Beginning with the line where "SW1: button (GND, IN1) -> none" appears, restate each line word for word until the data ends. Pictures do not go in.

* _Data listing_
- Opening Delimiter -

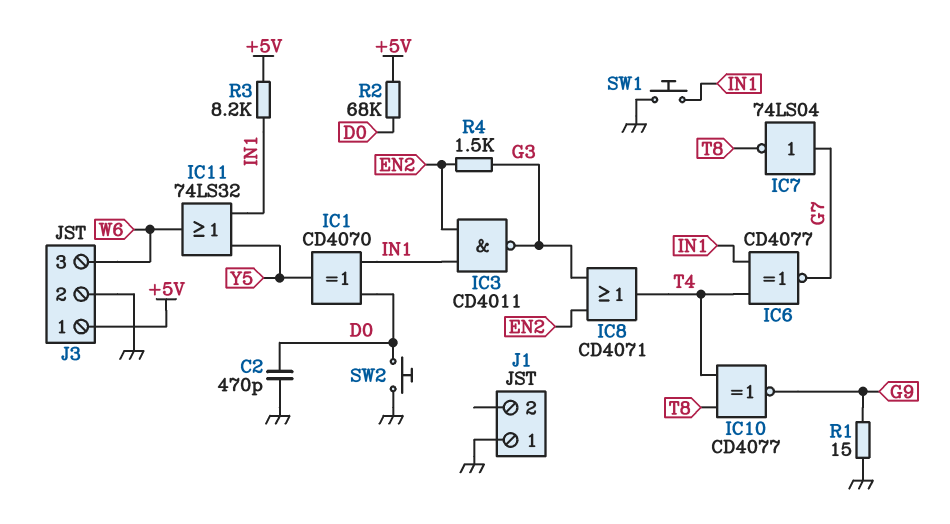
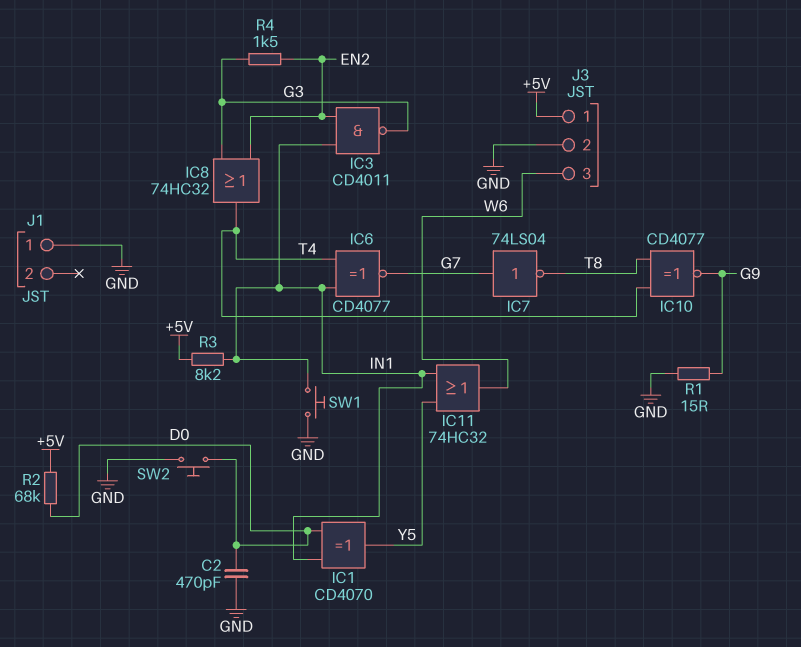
IC8: OR CD4071 (in EN2, in G3, out T4) -> OR 74HC32 (in EN2, in G3, out T4)
IC11: OR 74LS32 (in IN1, in Y5, out W6) -> OR 74HC32 (in IN1, in Y5, out W6)

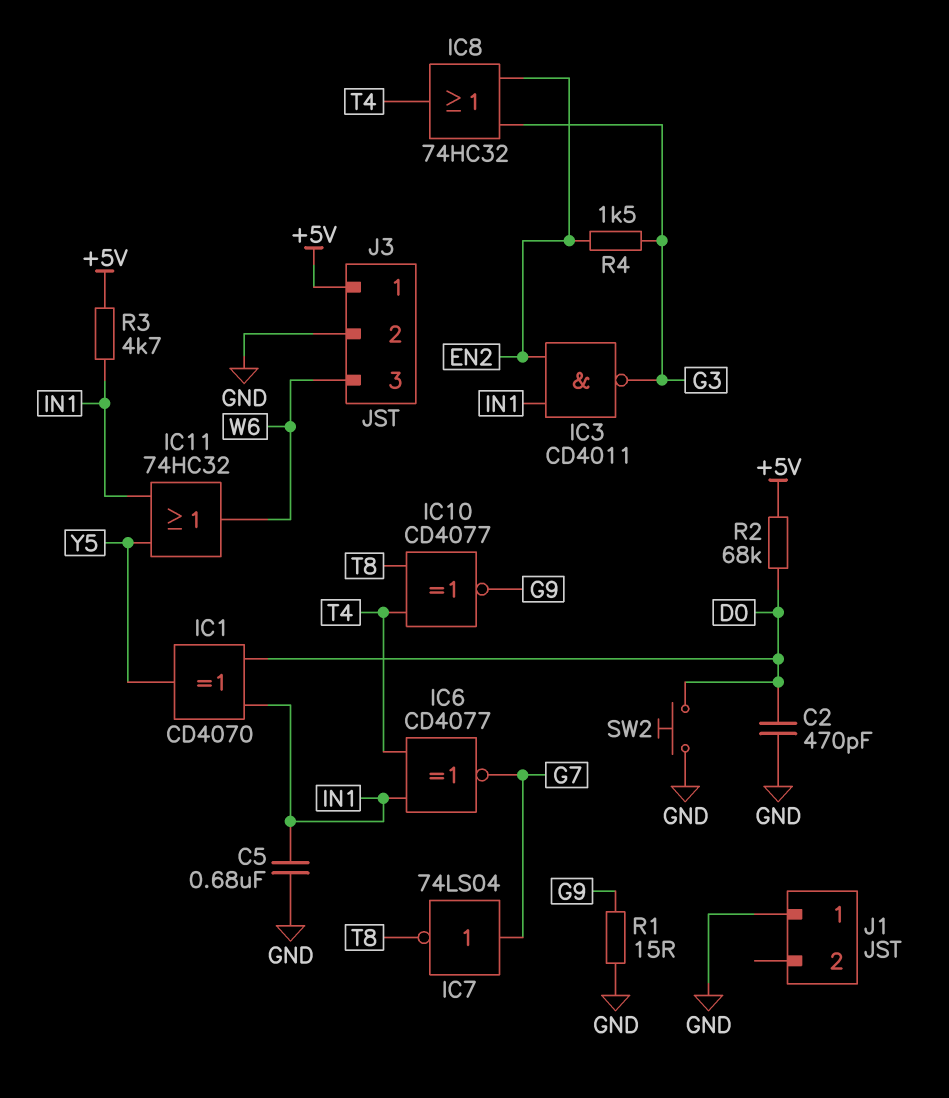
C5: none -> 680nF (GND, IN1)
R3: 8.2k (+5V, IN1) -> 4.7k (+5V, IN1)
SW1: button (GND, IN1) -> none

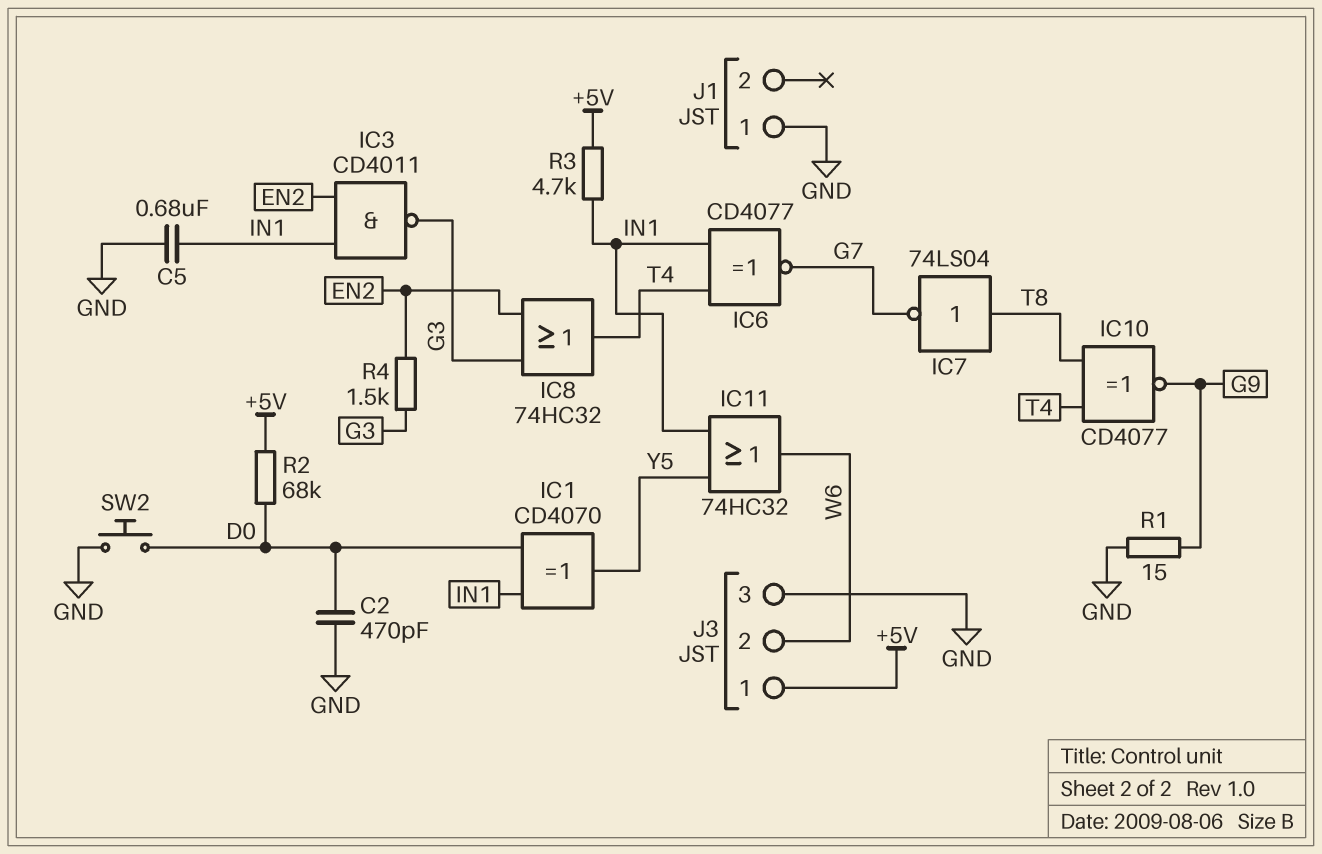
IC7: NOT 74LS04 (in G7, out T8) -> NOT 74LS04 (in T8, out G7)
J3 pin 2: GND -> W6
J3 pin 3: W6 -> GND

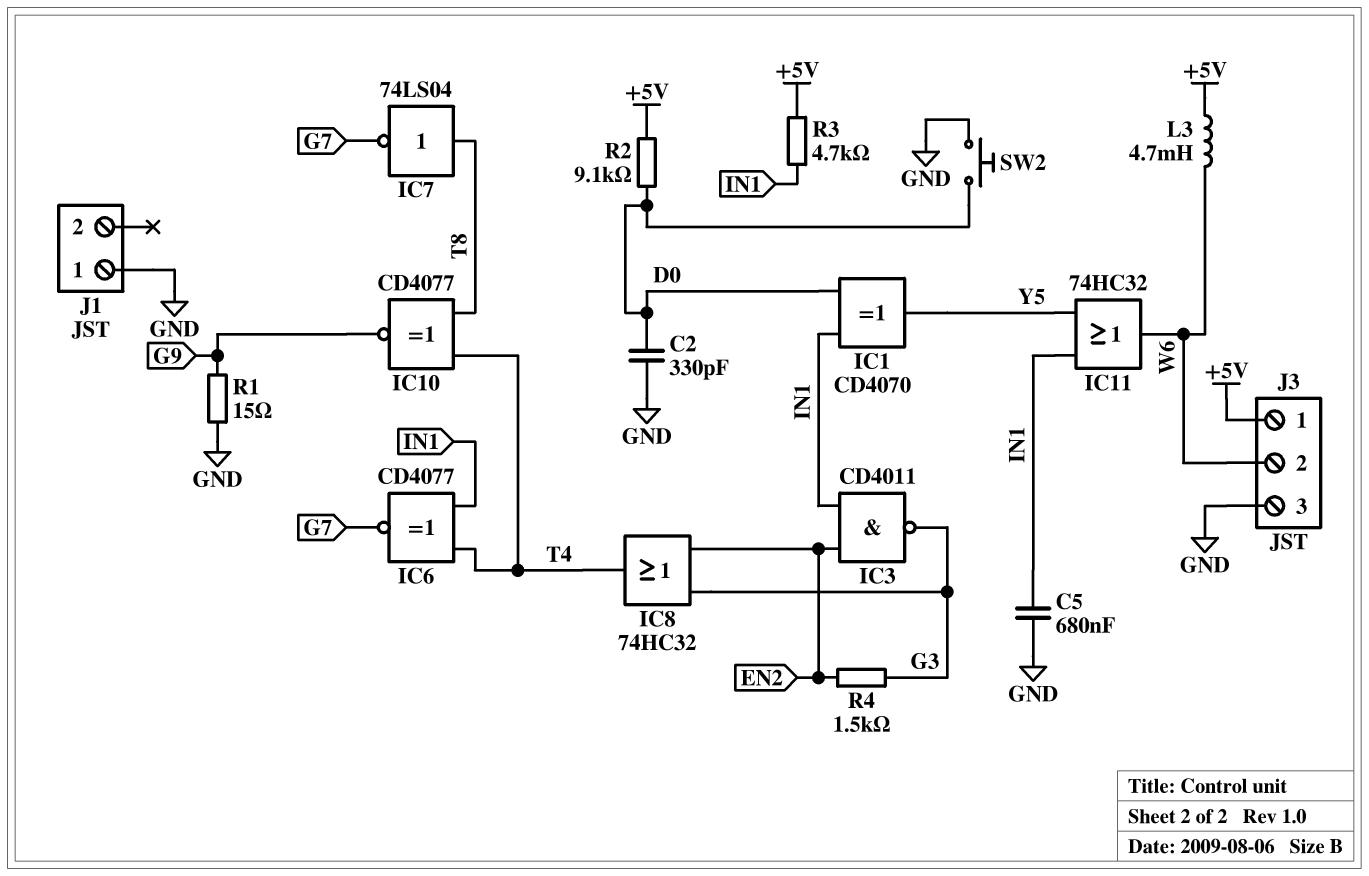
C2: 470pF (D0, GND) -> 330pF (D0, GND)
L3: none -> 4.7mH (+5V, W6)
R2: 68k (+5V, D0) -> 9.1k (+5V, D0)

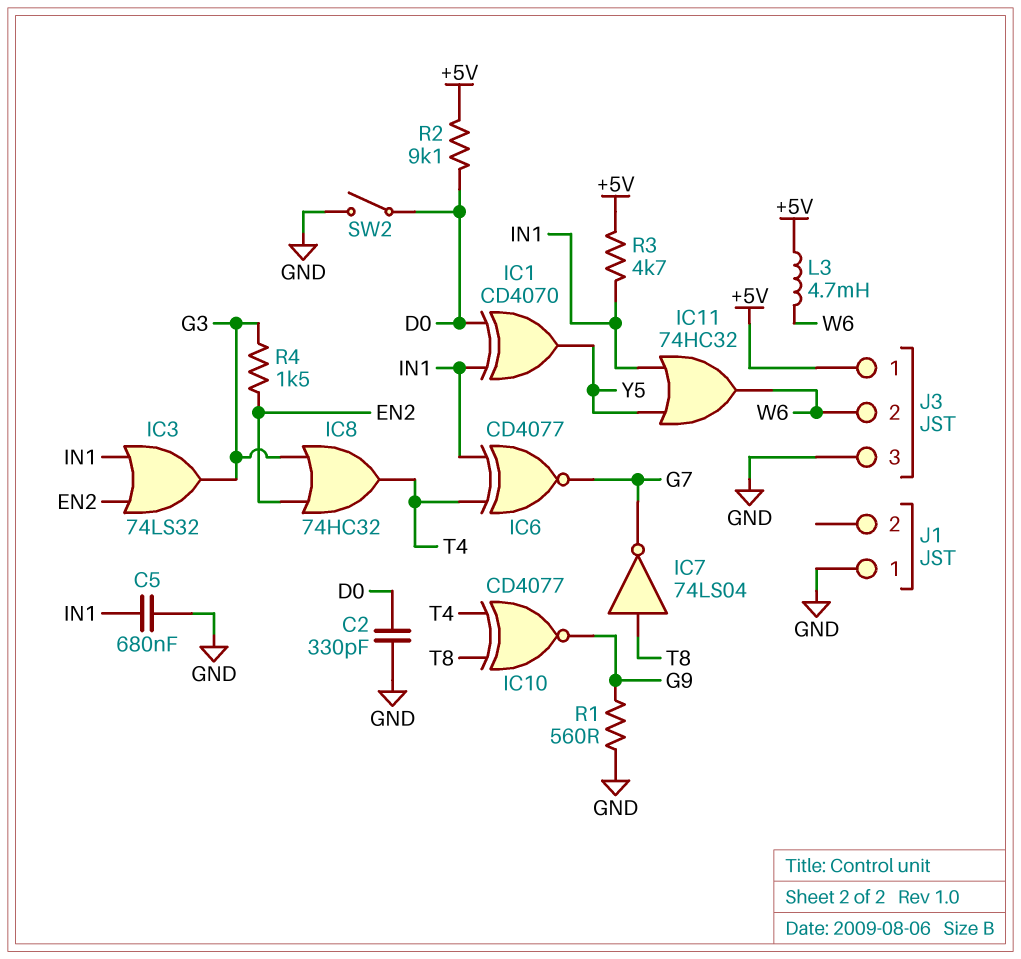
IC3: NAND CD4011 (in EN2, in IN1, out G3) -> OR 74LS32 (in EN2, in IN1, out G3)
R1: 15 (G9, GND) -> 560 (G9, GND)
SW2: button (D0, GND) -> switch (D0, GND)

- Closing Delimiter -

* _Written answer_
SW1: button (GND, IN1) -> none

IC7: NOT 74LS04 (in G7, out T8) -> NOT 74LS04 (in T8, out G7)
J3 pin 2: GND -> W6
J3 pin 3: W6 -> GND

C2: 470pF (D0, GND) -> 330pF (D0, GND)
L3: none -> 4.7mH (+5V, W6)
R2: 68k (+5V, D0) -> 9.1k (+5V, D0)

IC3: NAND CD4011 (in EN2, in IN1, out G3) -> OR 74LS32 (in EN2, in IN1, out G3)
R1: 15 (G9, GND) -> 560 (G9, GND)
SW2: button (D0, GND) -> switch (D0, GND)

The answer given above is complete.